[Opening Supplied information section]

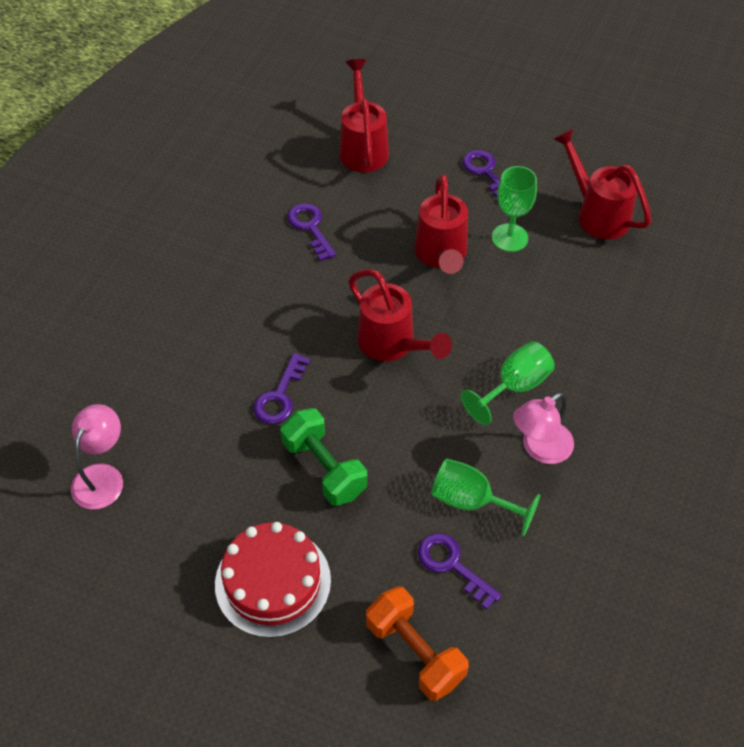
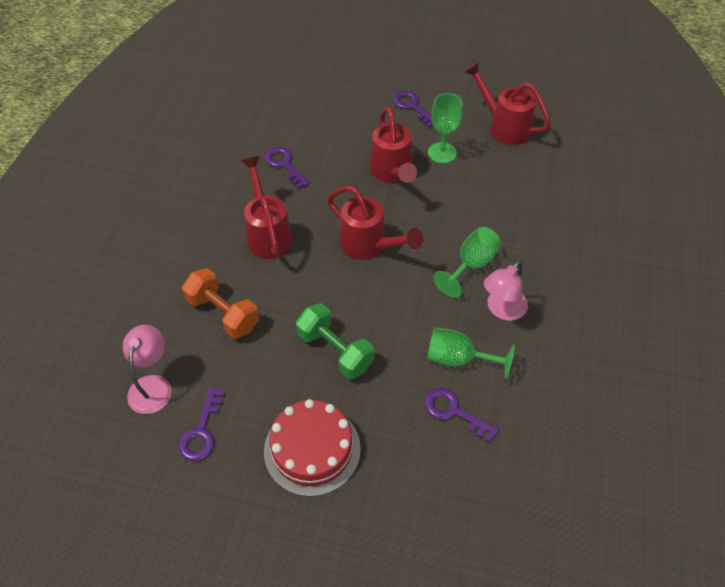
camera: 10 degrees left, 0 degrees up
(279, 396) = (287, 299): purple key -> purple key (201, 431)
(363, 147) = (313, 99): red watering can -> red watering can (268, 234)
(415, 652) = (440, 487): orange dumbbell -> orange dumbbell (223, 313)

[Closing Supplied information section]

**Your goal:**
With both ends included, please retype exactly the lines from the line containing "(363, 147) = (313, 99): red" to the final line of the data.

**Result:**
(363, 147) = (313, 99): red watering can -> red watering can (268, 234)
(415, 652) = (440, 487): orange dumbbell -> orange dumbbell (223, 313)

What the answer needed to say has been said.